Stored entries:
===
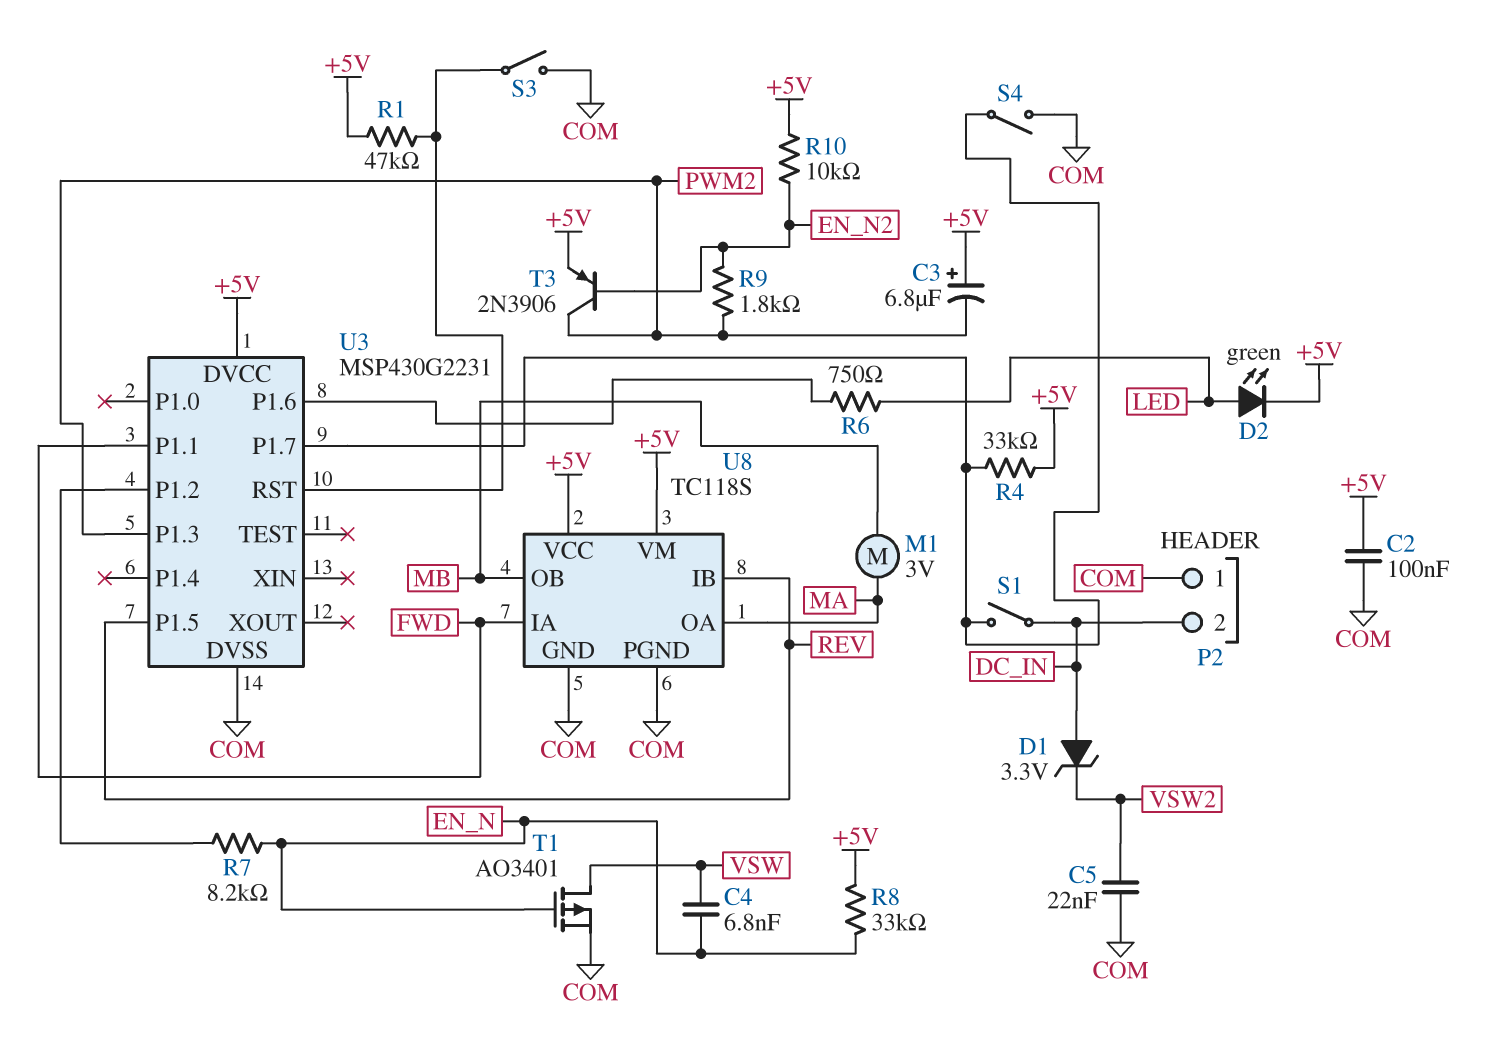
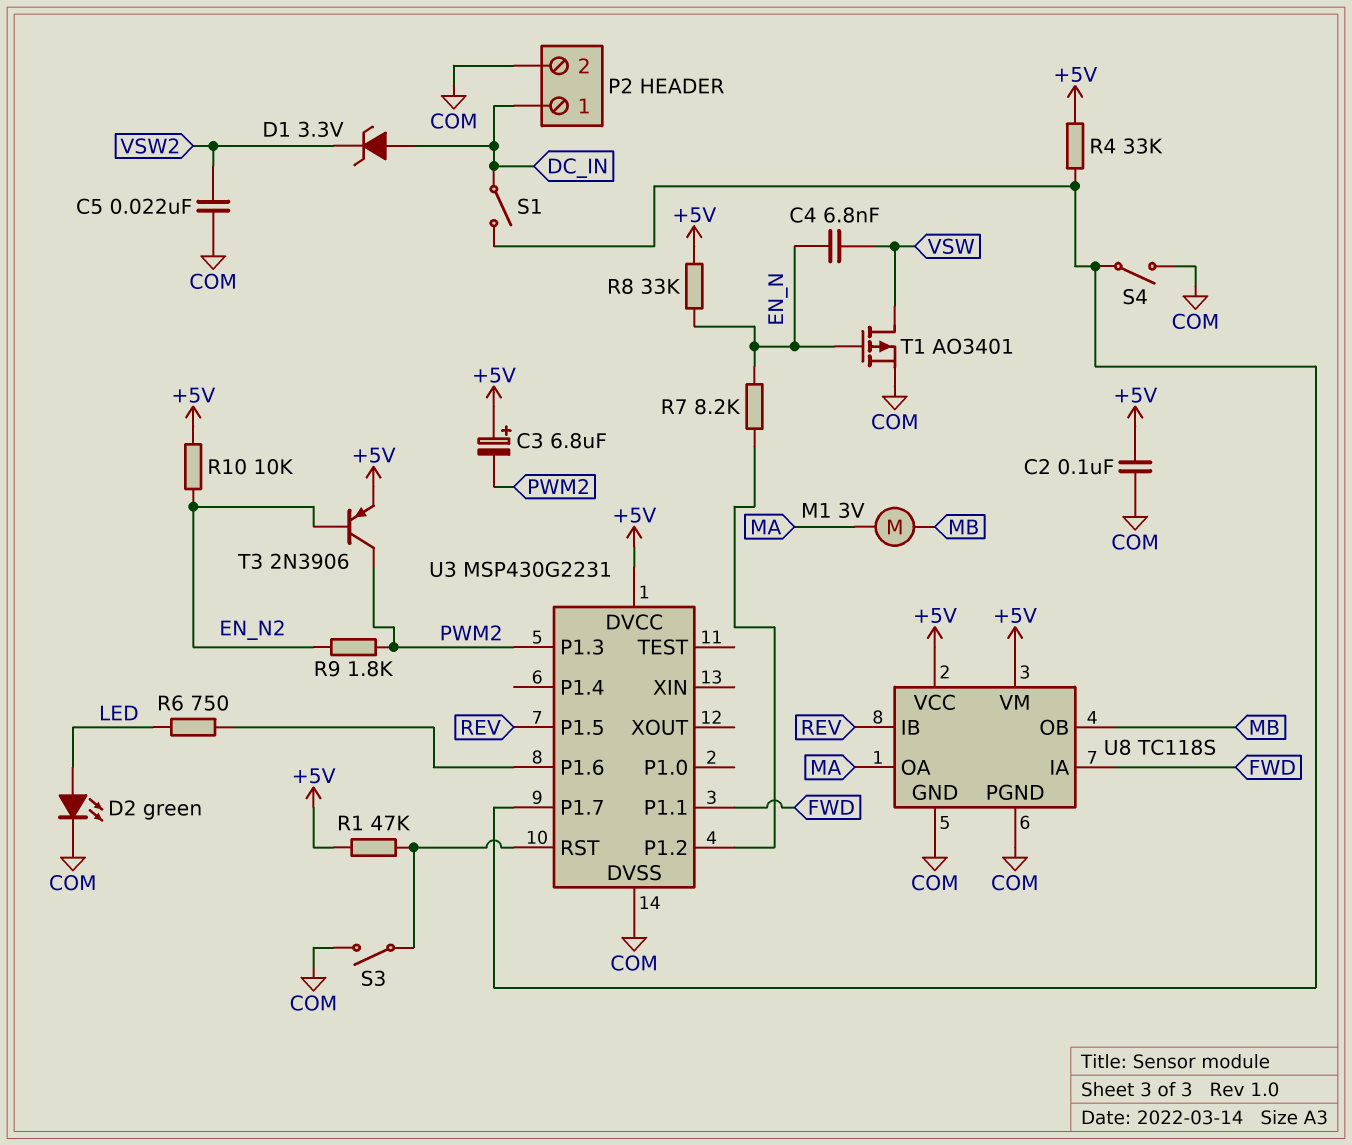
D2: LED green (A LED, K +5V) -> LED green (A LED, K COM)
P2 pin 1: COM -> DC_IN
P2 pin 2: DC_IN -> COM

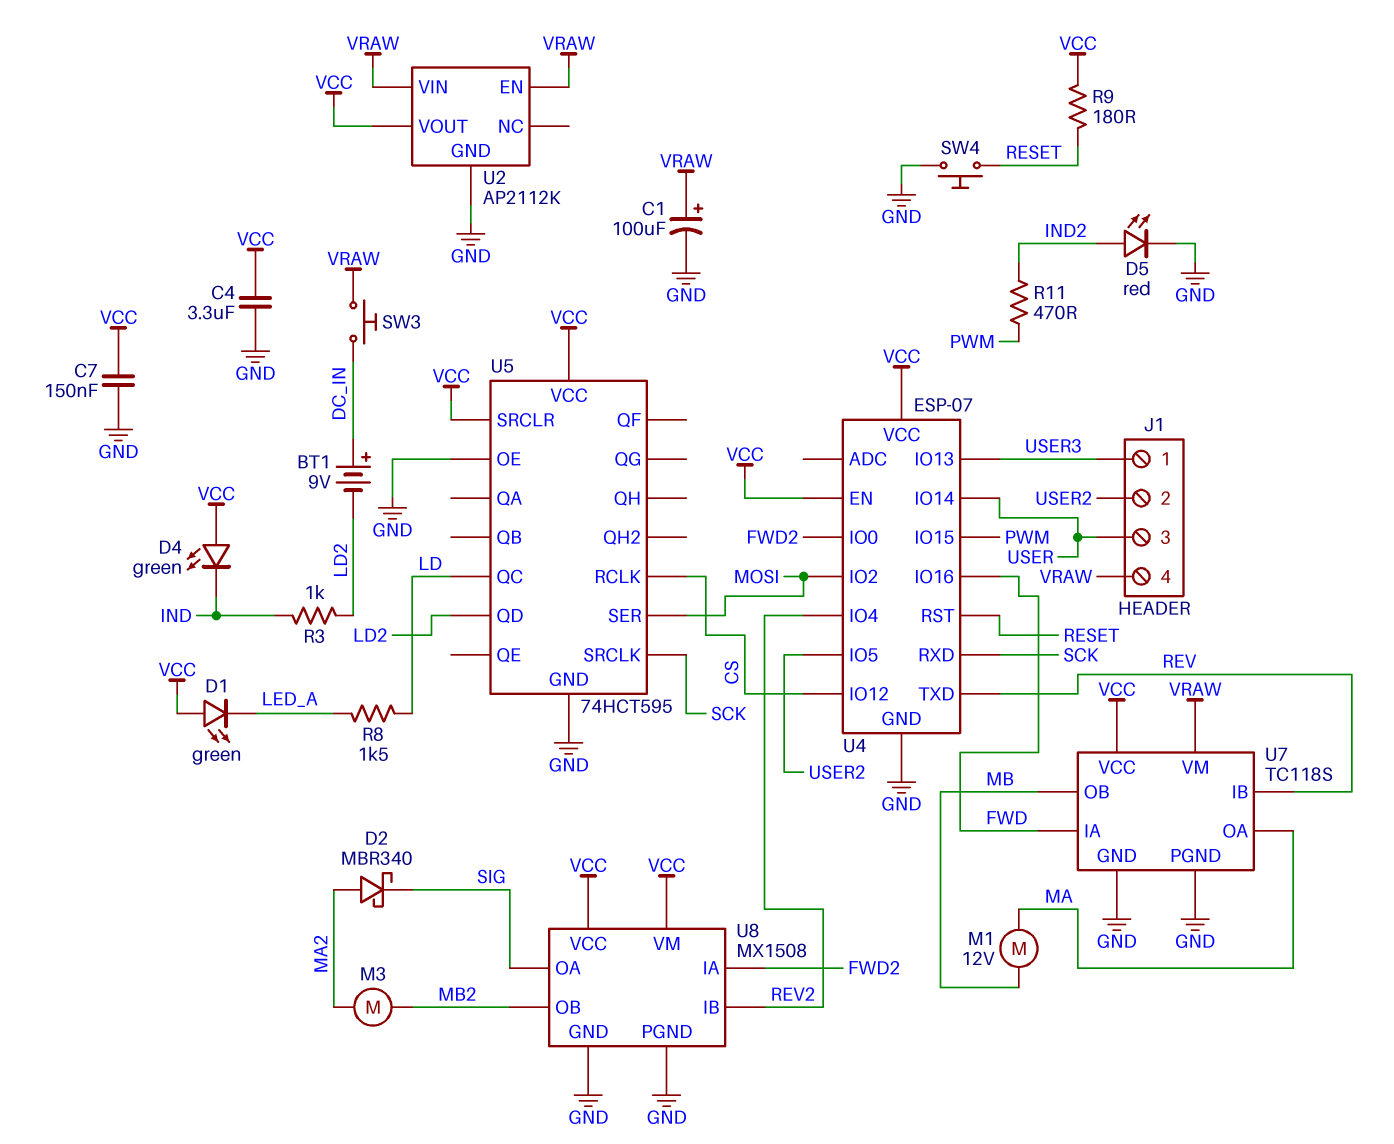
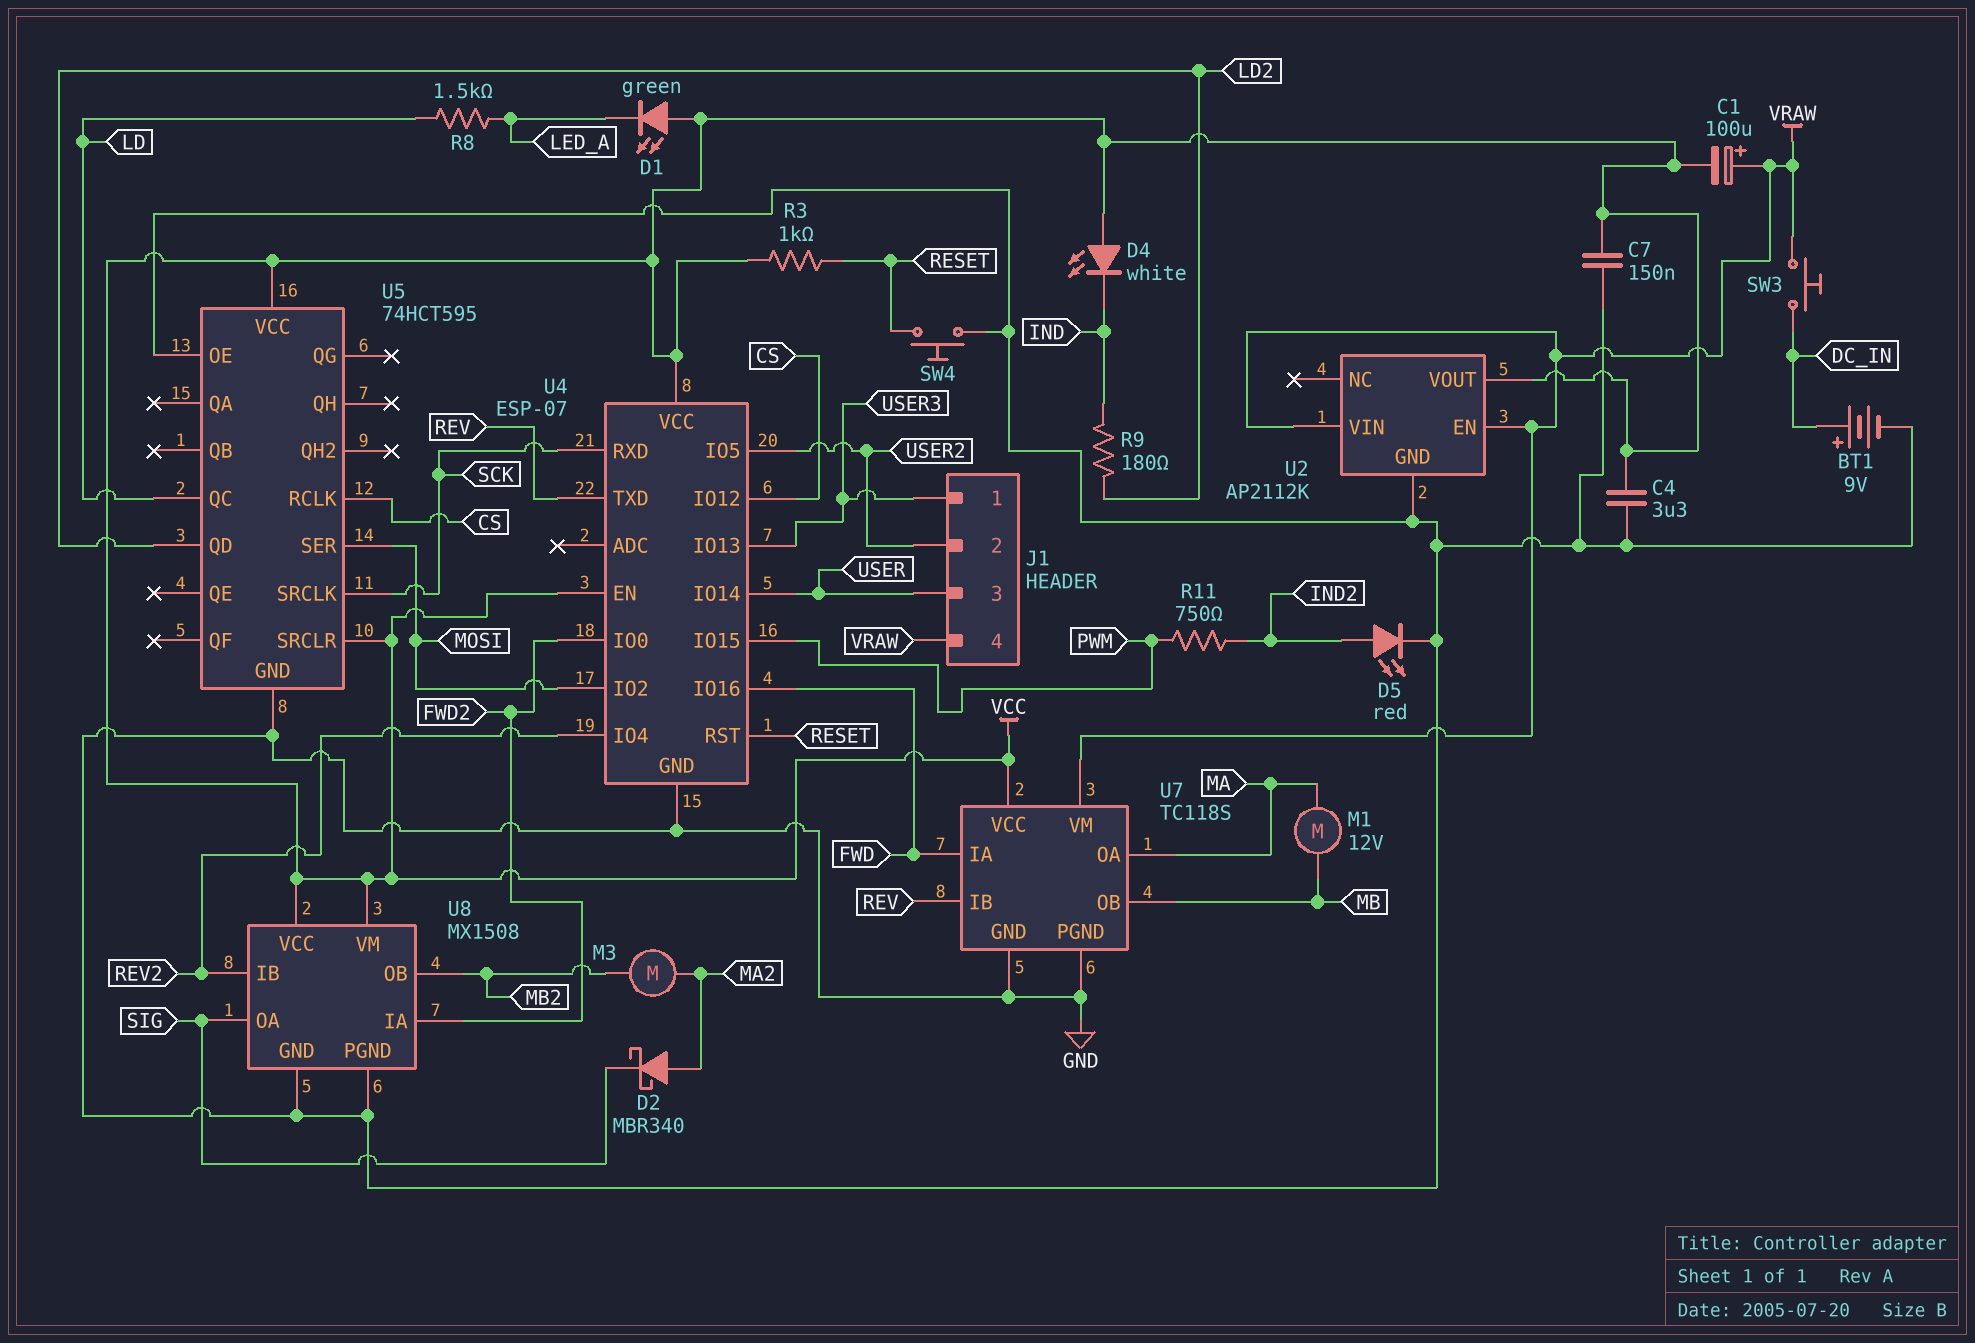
BT1: 9V (plus DC_IN, minus LD2) -> 9V (plus DC_IN, minus GND)
C1: 100uF (plus VRAW, minus GND) -> 100uF (plus VRAW, minus VCC)
D4: LED green (A VCC, K IND) -> LED white (A VCC, K IND)
R3: 1k (IND, LD2) -> 1k (RESET, VCC)
R9: 180 (RESET, VCC) -> 180 (IND, LD2)
R11: 470 (IND2, PWM) -> 750 (IND2, PWM)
===
EXERCISE DIRECTIONS |
Find "R9: 180 (RESET, VCC) -> 180 (IND, LD2)" in the data above, then repeat that line and all lines after it exactly, ending with the final line.

ANSWER BOX |
R9: 180 (RESET, VCC) -> 180 (IND, LD2)
R11: 470 (IND2, PWM) -> 750 (IND2, PWM)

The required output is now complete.